> _Task to carry out_
The reply must contain exactly the lines below from the one with "C102: 15nF (AGND, VSS) -> 15nF (+12V, AGND)" down to the one with "D106: LED (A", both included, and nothing more; please omit the pictures.

━━ Records for this task ━━

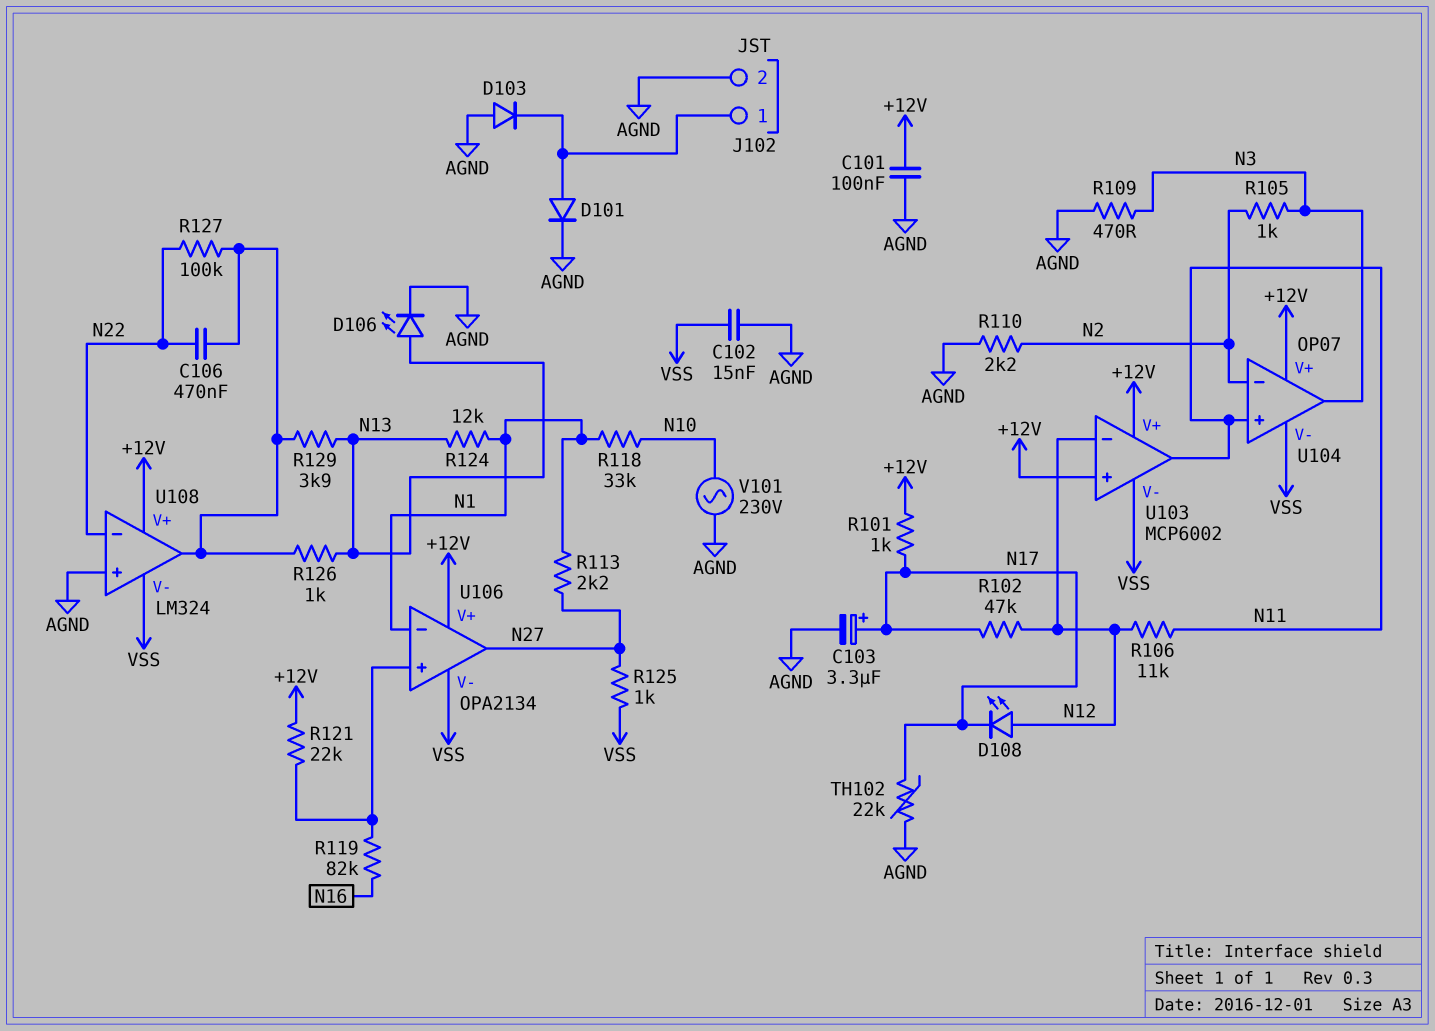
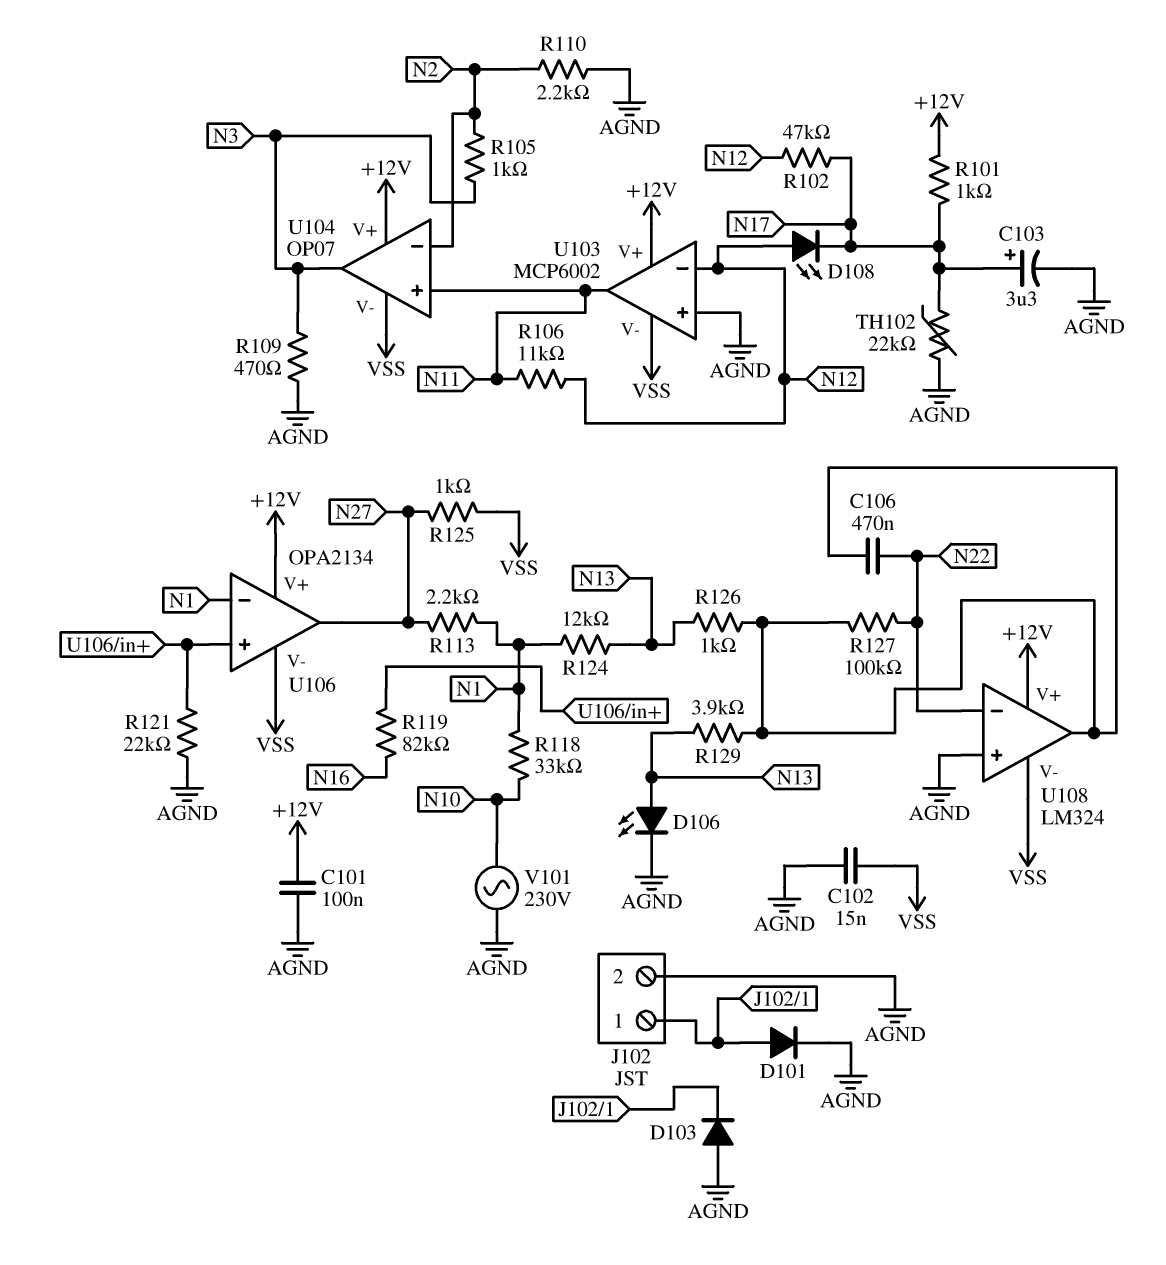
R121: 22k (+12V, U106/in+) -> 22k (AGND, U106/in+)
U103 pin in+: +12V -> AGND

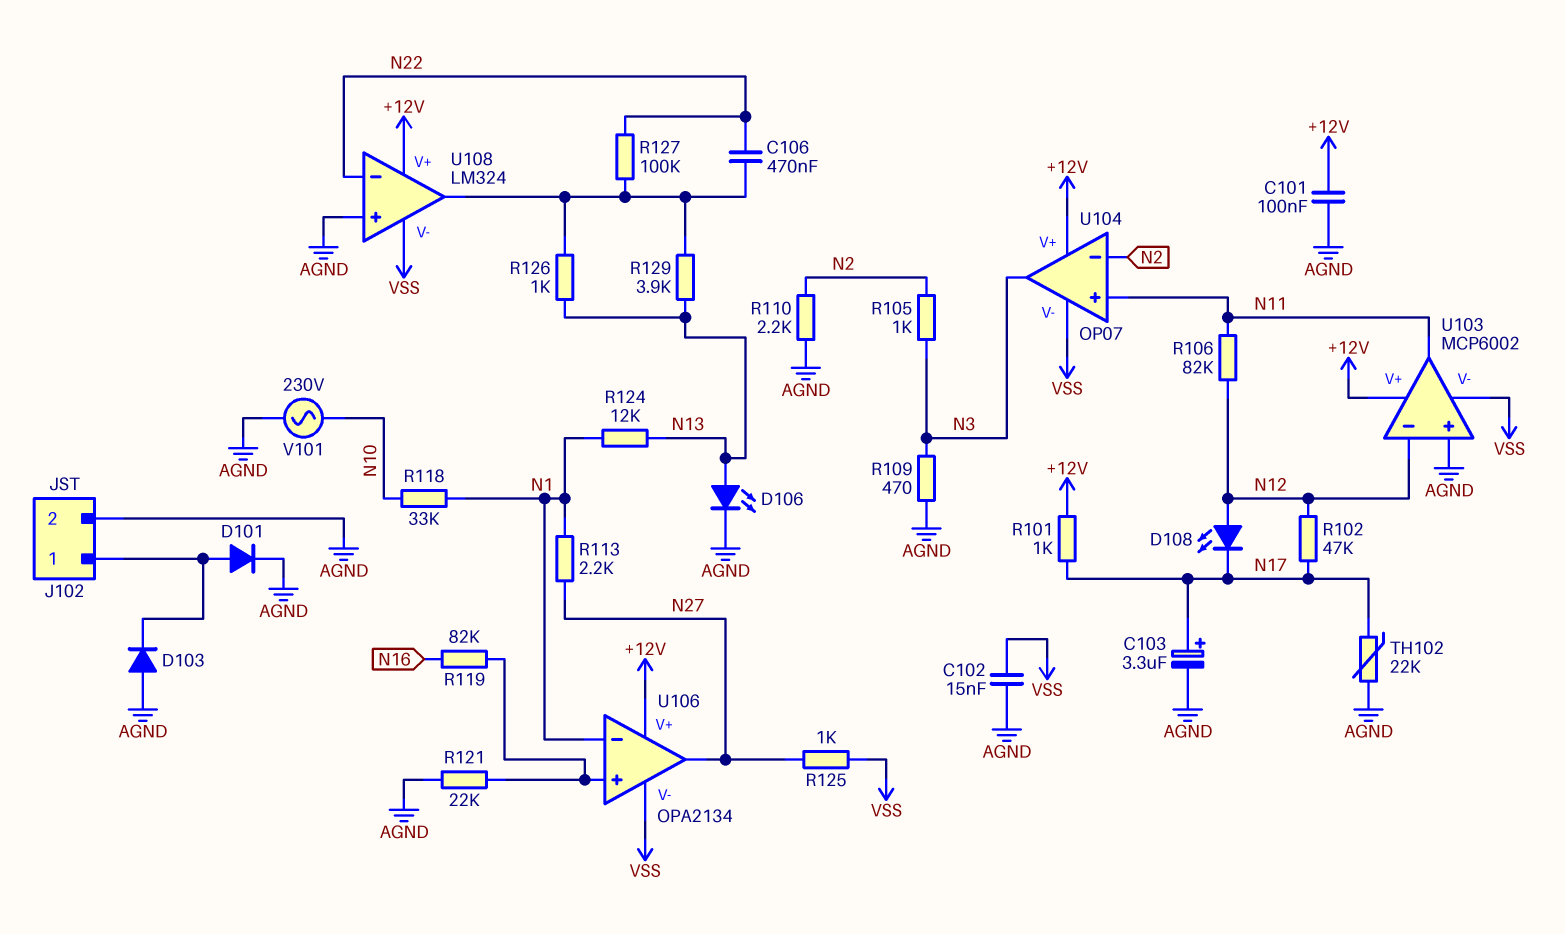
R106: 11k (N11, N12) -> 82k (N11, N12)

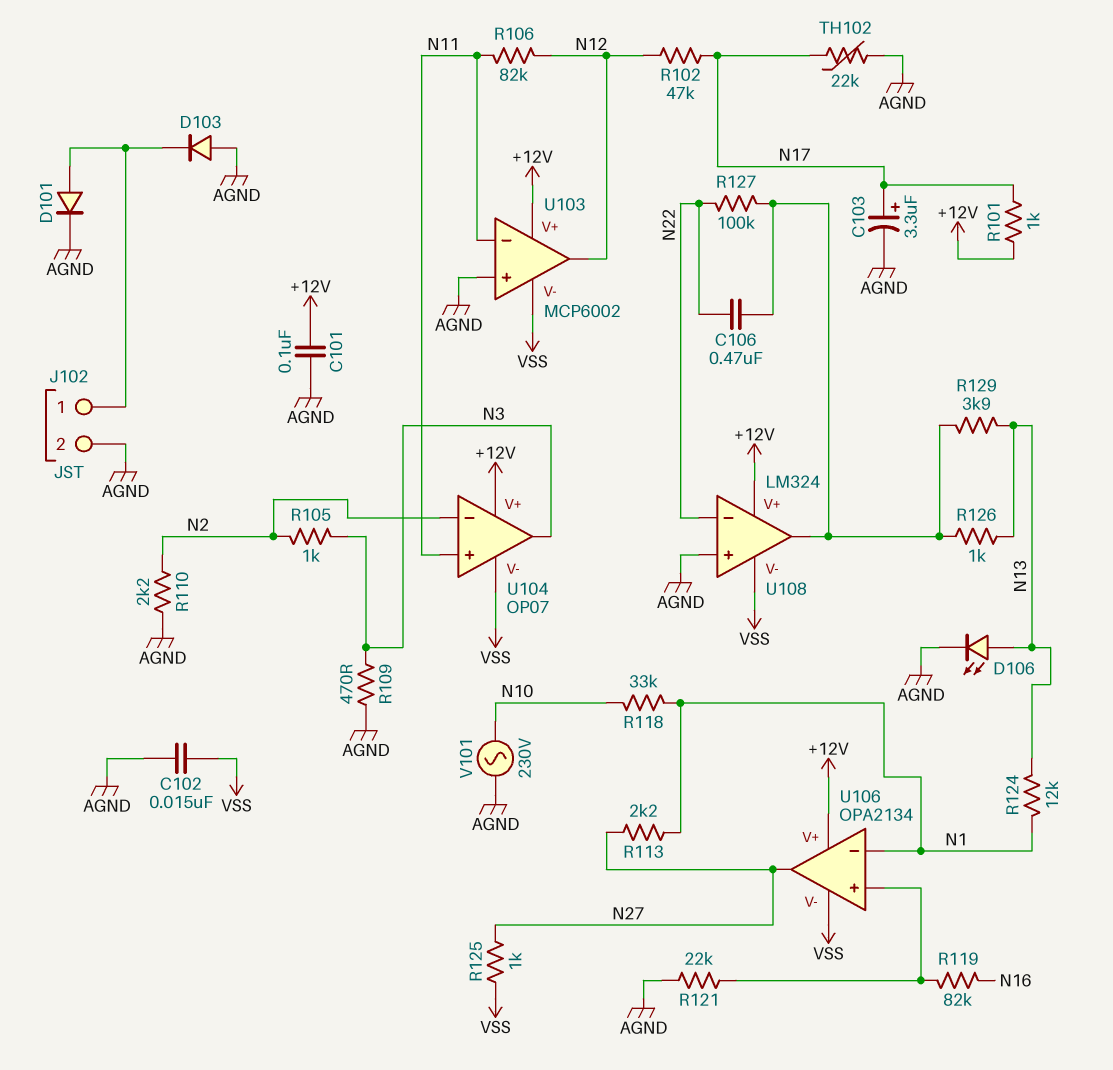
D108: LED (A N12, K N17) -> none
U103 pin in-: N12 -> N11
U103 pin out: N11 -> N12

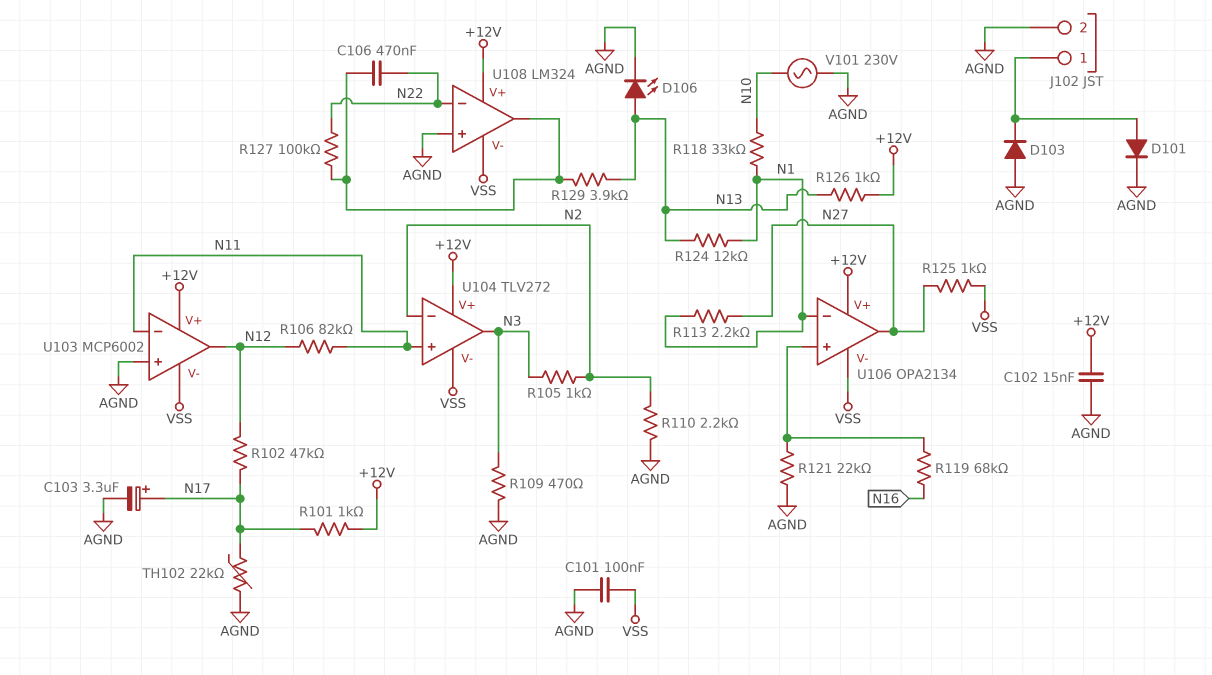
C101: 100nF (+12V, AGND) -> 100nF (AGND, VSS)
C102: 15nF (AGND, VSS) -> 15nF (+12V, AGND)
R119: 82k (N16, U106/in+) -> 68k (N16, U106/in+)
R126: 1k (N13, U108/out) -> 1k (+12V, N13)
U104: OP07 -> TLV272

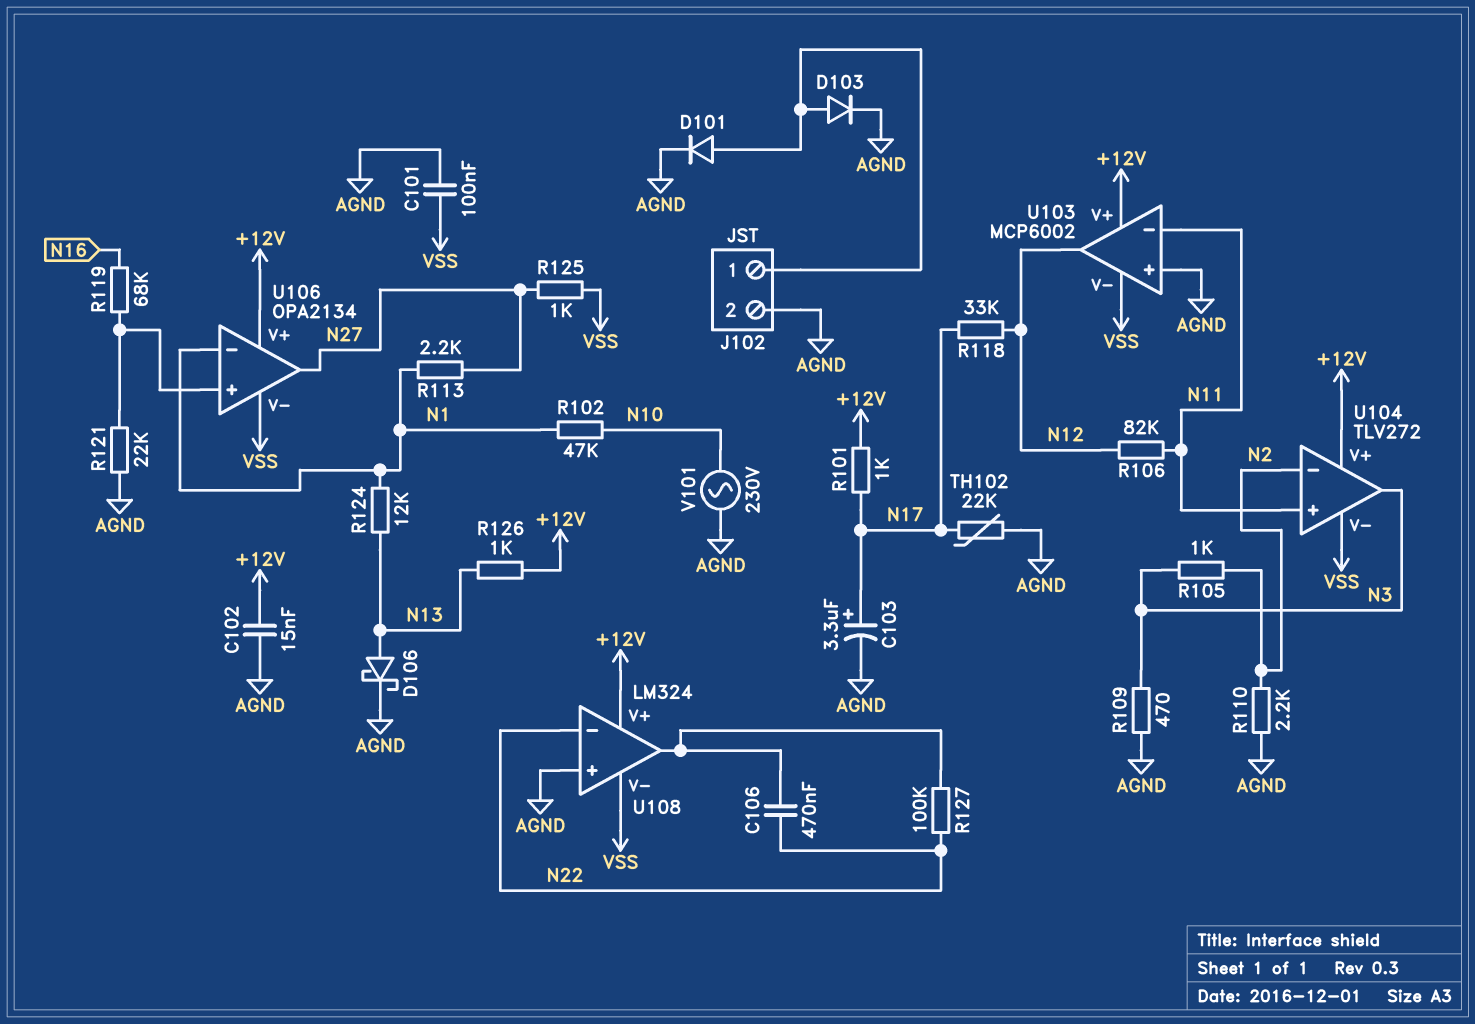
D103: diode (A AGND, K J102/1) -> diode (A J102/1, K AGND)
D106: LED (A N13, K AGND) -> schottky (A N13, K AGND)
R102: 47k (N12, N17) -> 47k (N1, N10)
R118: 33k (N1, N10) -> 33k (N12, N17)
R129: 3.9k (N13, U108/out) -> none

━━━

> _Expected answer_
C102: 15nF (AGND, VSS) -> 15nF (+12V, AGND)
R119: 82k (N16, U106/in+) -> 68k (N16, U106/in+)
R126: 1k (N13, U108/out) -> 1k (+12V, N13)
U104: OP07 -> TLV272

D103: diode (A AGND, K J102/1) -> diode (A J102/1, K AGND)
D106: LED (A N13, K AGND) -> schottky (A N13, K AGND)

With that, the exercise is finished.